AIM OF THE TASK: Pick out every line of the entries below where "none" occurs, and copy those lines.

RECORDS SHOWN:
+---+
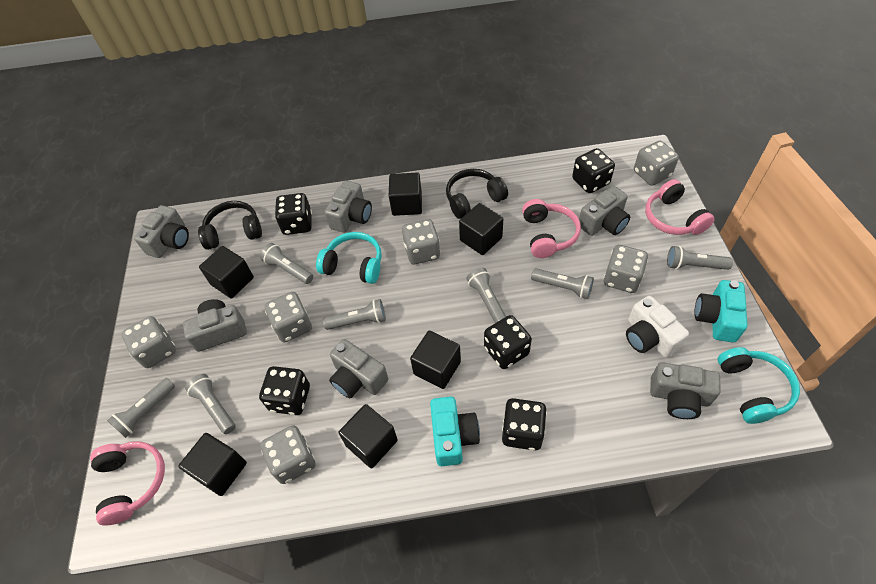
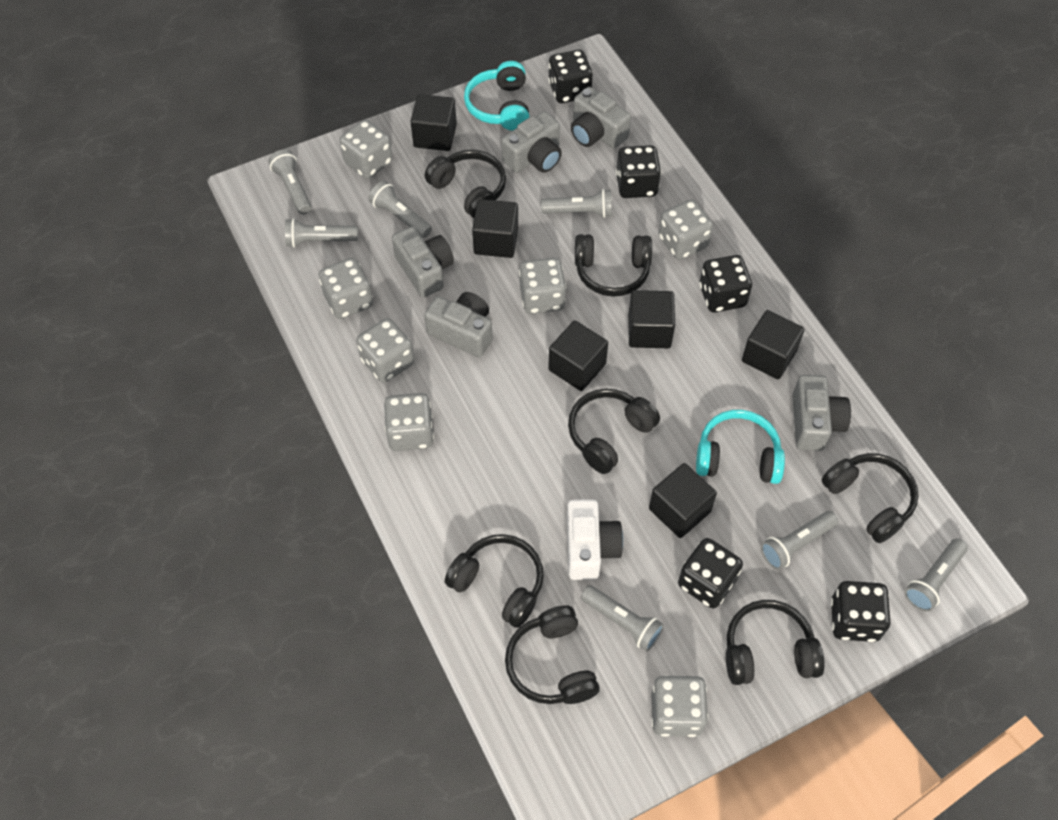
black headphones: [198,201,262,250] [446,169,508,219] = 2 -> [425,150,506,218] [445,534,544,628] [505,605,600,704] [568,389,660,474] [575,234,652,297] [726,600,825,685] [821,453,919,543] = 7
grey camera: [134,205,189,258] [183,299,247,352] [325,180,372,233] [329,339,388,398] [579,186,630,236] [650,362,721,419] = 6 -> [392,226,454,297] [424,292,493,357] [501,111,562,173] [571,87,631,148] [793,375,851,451] = 5
grey dice: [121,316,176,368] [260,425,315,484] [265,292,312,342] [402,219,440,264] [604,245,648,293] [634,141,679,186] = 6 -> [319,258,373,319] [339,119,393,179] [356,318,414,383] [384,393,434,451] [519,258,566,314] [651,675,708,737] [658,199,713,260] = 7
pink headphones: [90,441,165,526] [522,199,581,258] [645,179,714,235] = 3 -> none = 0
turquoise camera: [430,397,480,466] [694,280,748,342] = 2 -> none = 0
+---+
EXERCISE RESULT:
pink headphones: [90,441,165,526] [522,199,581,258] [645,179,714,235] = 3 -> none = 0
turquoise camera: [430,397,480,466] [694,280,748,342] = 2 -> none = 0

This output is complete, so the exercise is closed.